Take every line from the data that has the word "yellow" in it.

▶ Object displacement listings
((
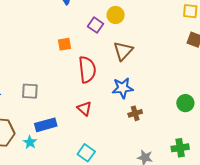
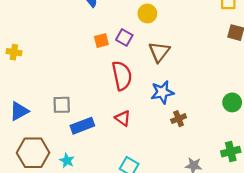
purple square: (95, 25) -> (124, 37), moved
orange square: (64, 44) -> (101, 41), moved
blue rectangle: (46, 125) -> (82, 126), moved

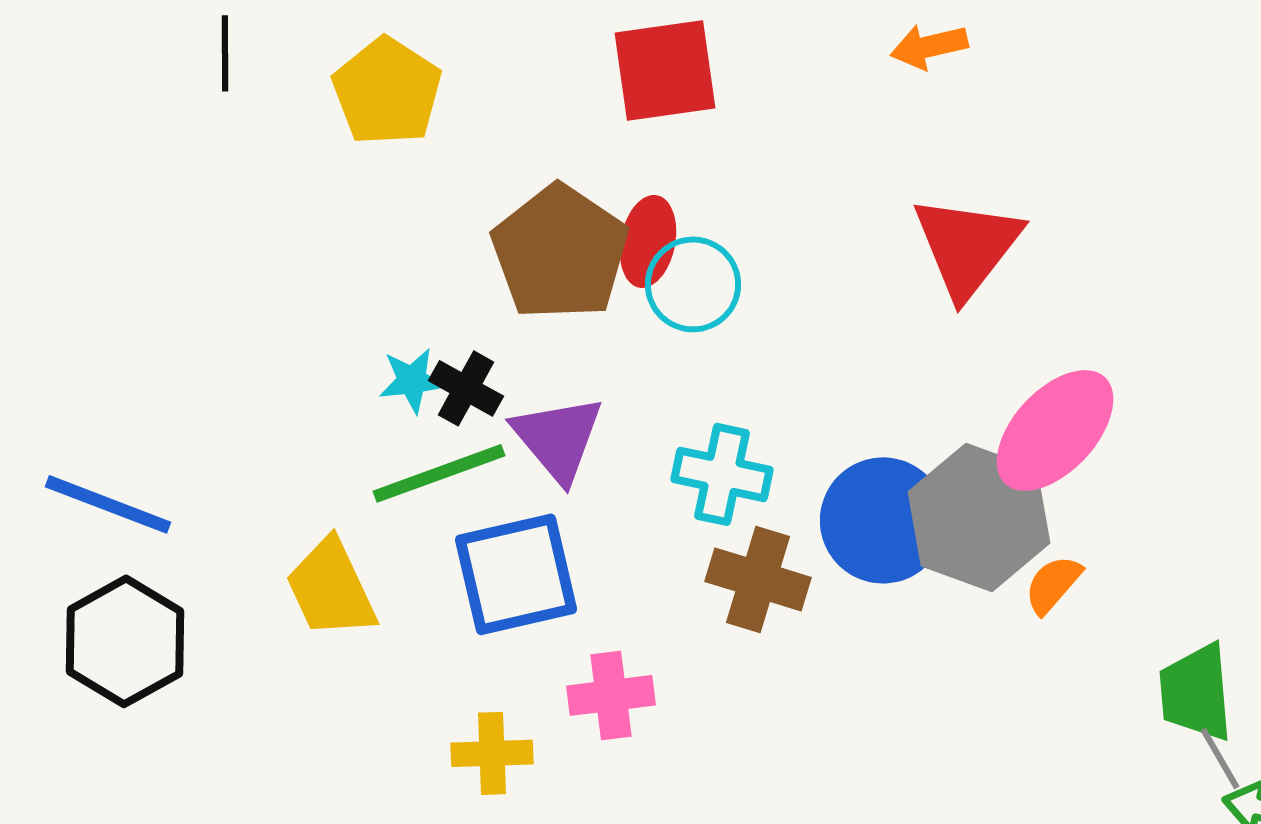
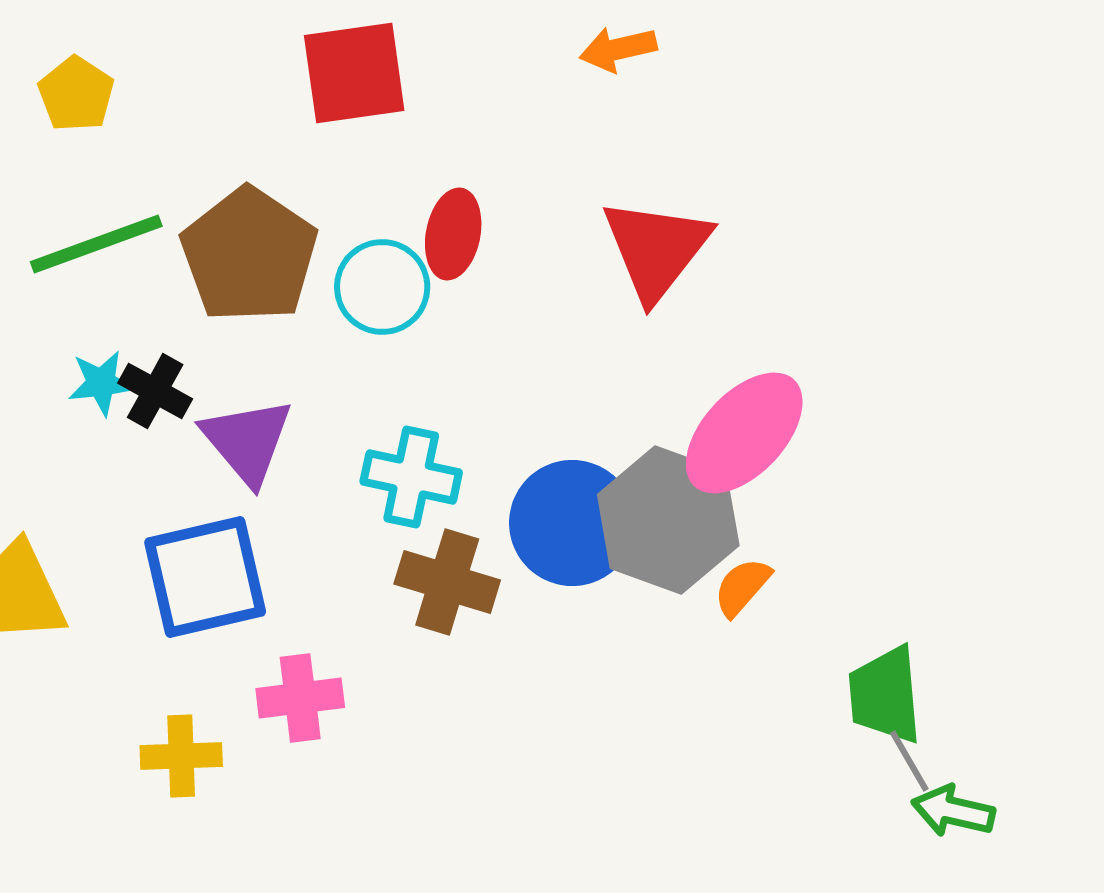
yellow pentagon: (387, 91) -> (76, 94), size x0.7
red ellipse: (648, 241) -> (453, 234), moved
green line: (439, 473) -> (96, 244), moved

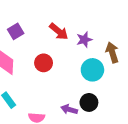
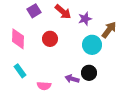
purple square: (16, 31) -> (34, 11), moved
brown arrow: (112, 52) -> (109, 30), turned 54

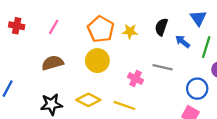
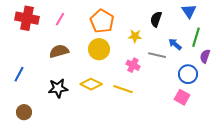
red cross: (17, 26) -> (27, 18), size x1.6
yellow star: (130, 31) -> (135, 36), moved
blue arrow: (183, 41) -> (175, 44), moved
))
▶ Your solution
yellow pentagon: (387, 91) -> (76, 94), size x0.7
yellow star: (130, 31) -> (135, 36), moved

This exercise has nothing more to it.